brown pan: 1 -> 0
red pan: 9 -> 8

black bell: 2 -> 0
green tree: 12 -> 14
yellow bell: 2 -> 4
· · · ·
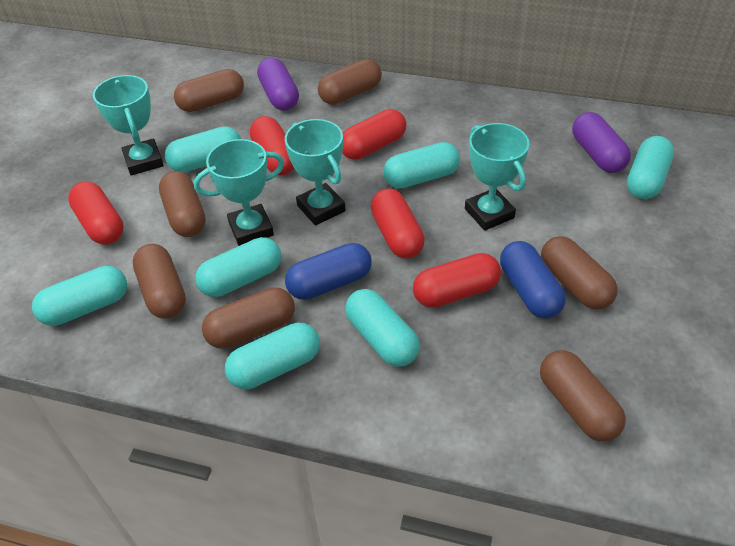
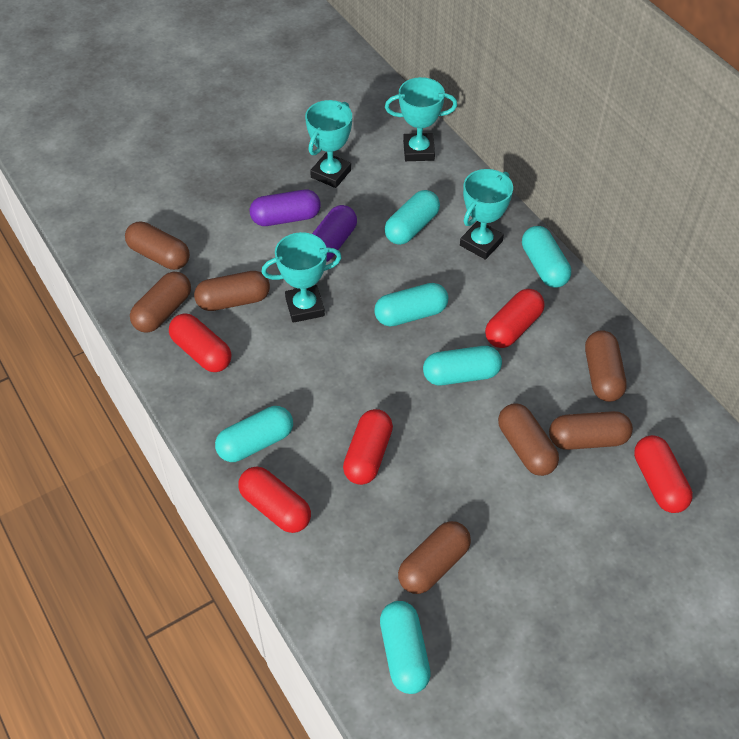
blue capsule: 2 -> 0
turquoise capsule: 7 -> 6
· · · ·
* [Assignment]: Looking at the listing above, which lines hold "capsule"? Copy every such line.

* [Reply to the task]:
blue capsule: 2 -> 0
turquoise capsule: 7 -> 6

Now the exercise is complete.